■ **WHAT IS NEEDED**: Please repeat the data exactly. Any picture in it stays out.

*** DATA SEGMENT Section Begins ***

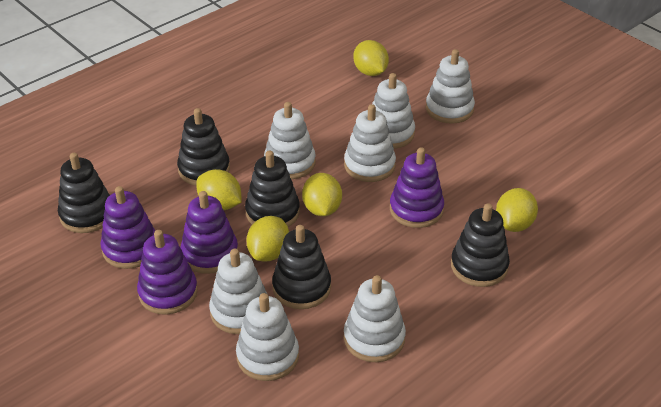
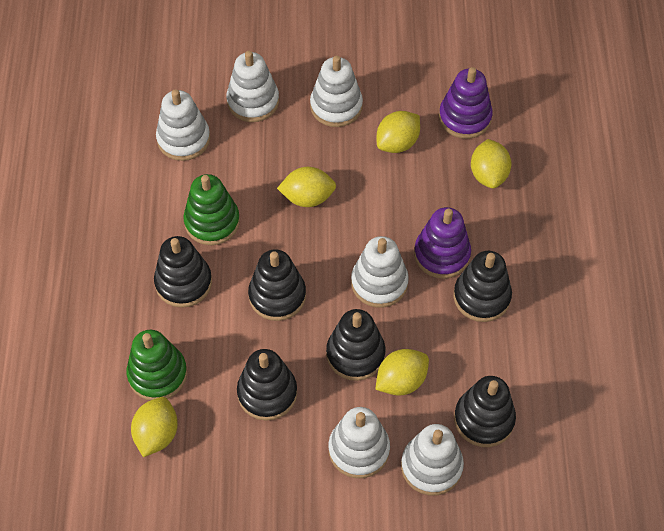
black stacking toy: 5 -> 6
green stacking toy: 0 -> 2
purple stacking toy: 4 -> 2
white stacking toy: 7 -> 6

*** DATA SEGMENT Section Ends ***

■ **TASK SOLUTION**:
black stacking toy: 5 -> 6
green stacking toy: 0 -> 2
purple stacking toy: 4 -> 2
white stacking toy: 7 -> 6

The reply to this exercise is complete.